Problem requirements
The entries below are to be written out exactly, with no images included.

===============

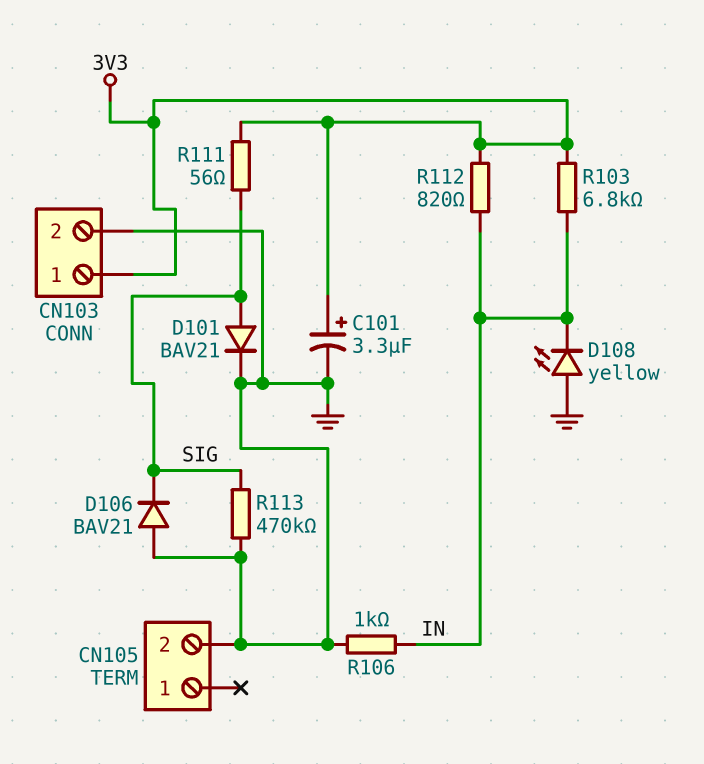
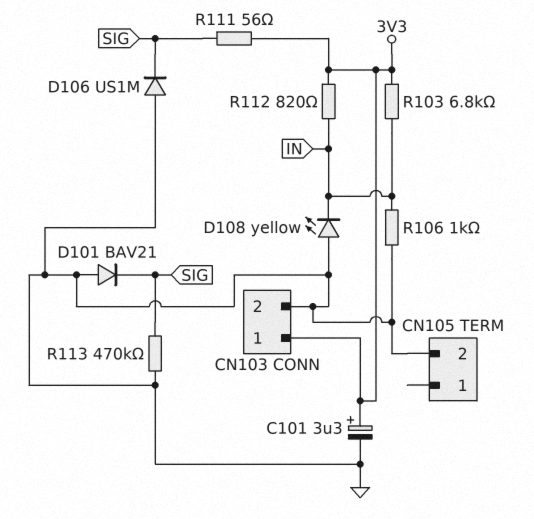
D101: diode BAV21 (A SIG, K GND) -> diode BAV21 (A GND, K SIG)
D106: diode BAV21 (A GND, K SIG) -> diode US1M (A GND, K SIG)

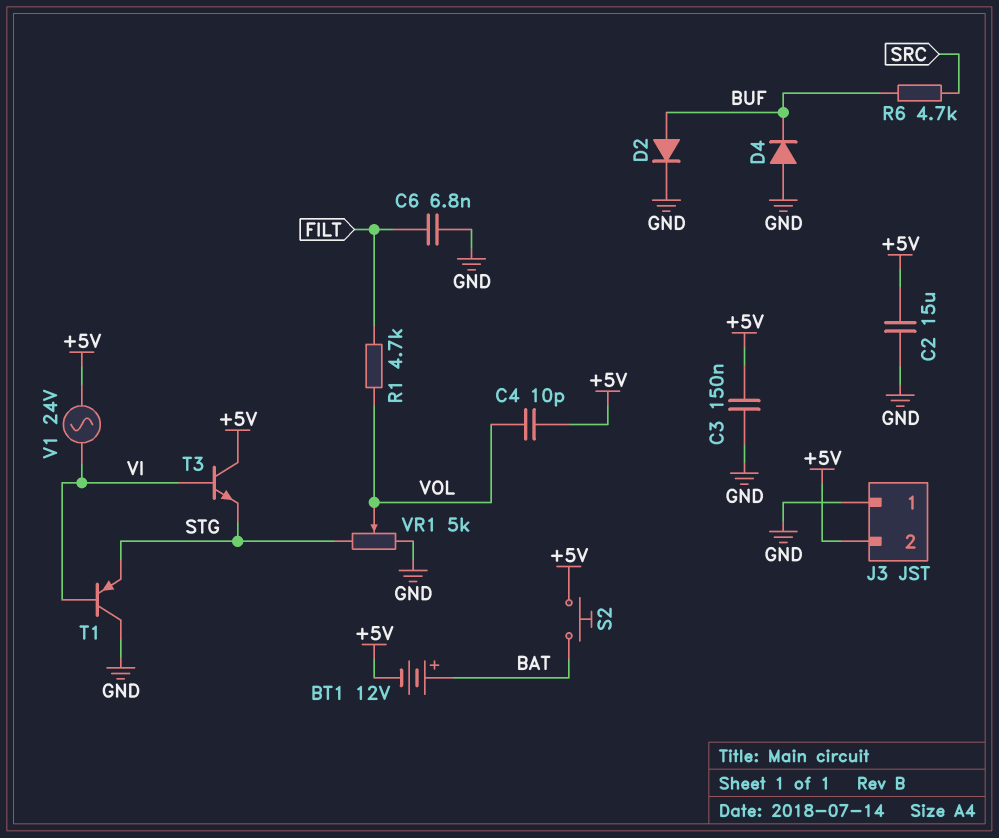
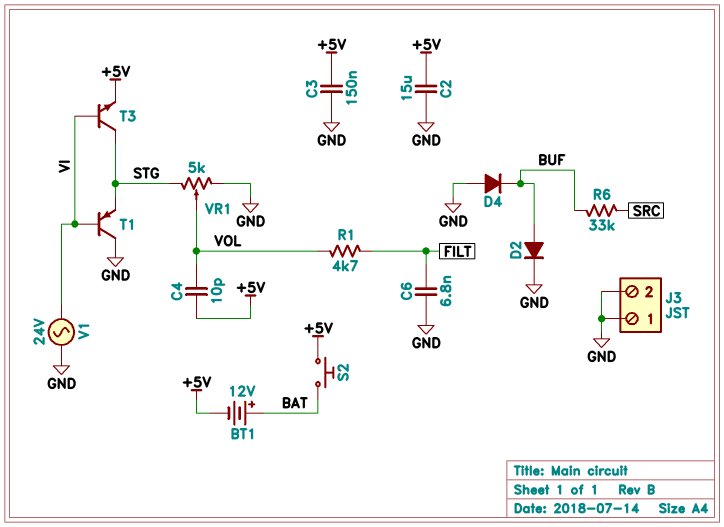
J3 pin 2: +5V -> GND
R6: 4.7k (BUF, SRC) -> 33k (BUF, SRC)
T3: NPN (B VI, C +5V, E STG) -> NPN (B VI, C STG, E +5V)
V1: AC 24V (+5V, VI) -> AC 24V (GND, VI)

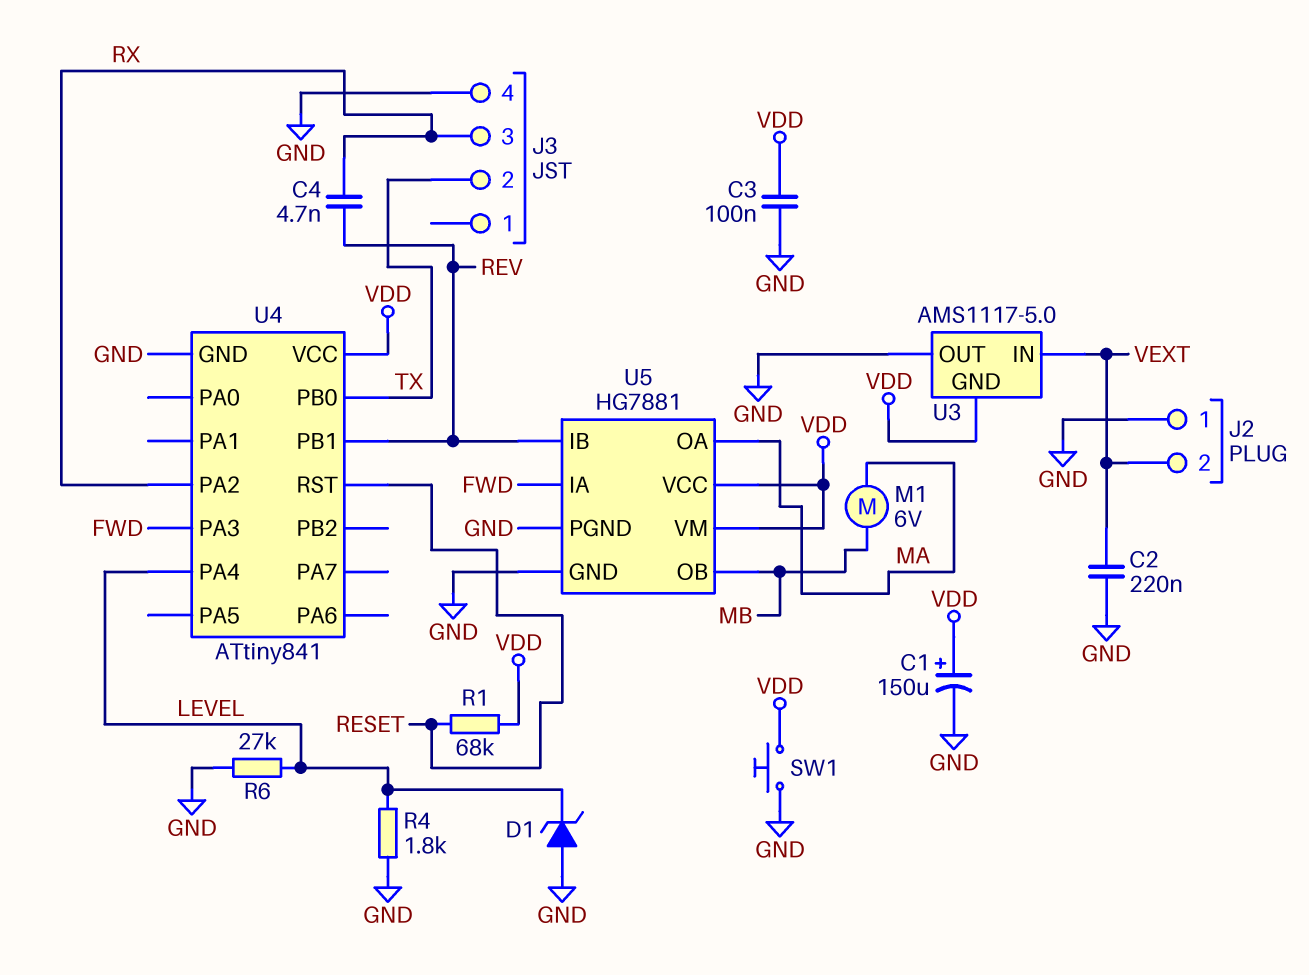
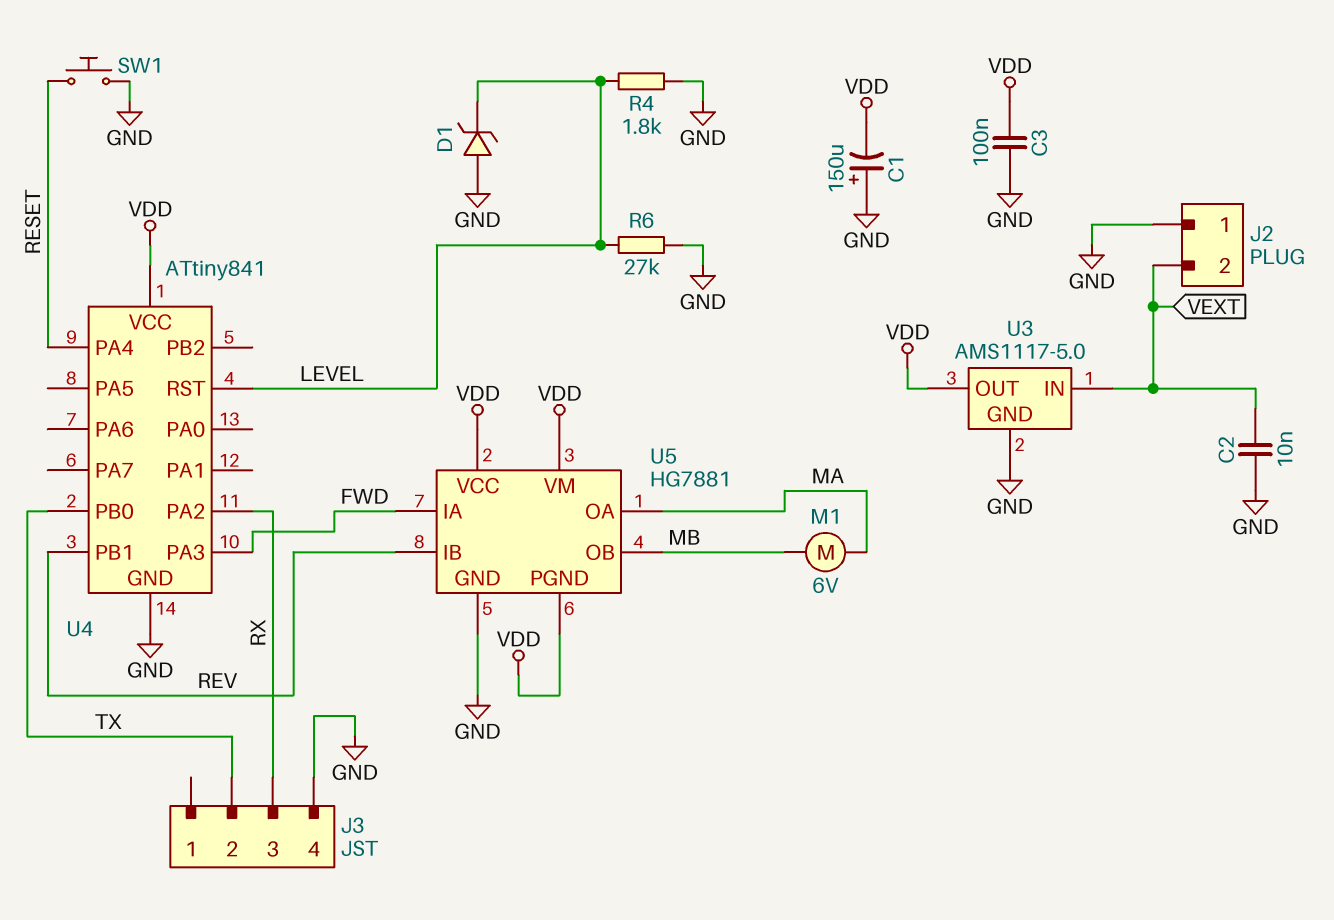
C1: 150uF (plus VDD, minus GND) -> 150uF (plus GND, minus VDD)
C2: 220nF (GND, VEXT) -> 10nF (GND, VEXT)
C4: 4.7nF (REV, RX) -> none
R1: 68k (RESET, VDD) -> none
SW1: button (GND, VDD) -> button (GND, RESET)
U3 pin GND: VDD -> GND
U3 pin OUT: GND -> VDD
U4 pin PA4: LEVEL -> RESET
U4 pin RST: RESET -> LEVEL
U5 pin PGND: GND -> VDD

===============

Expected answer
D101: diode BAV21 (A SIG, K GND) -> diode BAV21 (A GND, K SIG)
D106: diode BAV21 (A GND, K SIG) -> diode US1M (A GND, K SIG)

J3 pin 2: +5V -> GND
R6: 4.7k (BUF, SRC) -> 33k (BUF, SRC)
T3: NPN (B VI, C +5V, E STG) -> NPN (B VI, C STG, E +5V)
V1: AC 24V (+5V, VI) -> AC 24V (GND, VI)

C1: 150uF (plus VDD, minus GND) -> 150uF (plus GND, minus VDD)
C2: 220nF (GND, VEXT) -> 10nF (GND, VEXT)
C4: 4.7nF (REV, RX) -> none
R1: 68k (RESET, VDD) -> none
SW1: button (GND, VDD) -> button (GND, RESET)
U3 pin GND: VDD -> GND
U3 pin OUT: GND -> VDD
U4 pin PA4: LEVEL -> RESET
U4 pin RST: RESET -> LEVEL
U5 pin PGND: GND -> VDD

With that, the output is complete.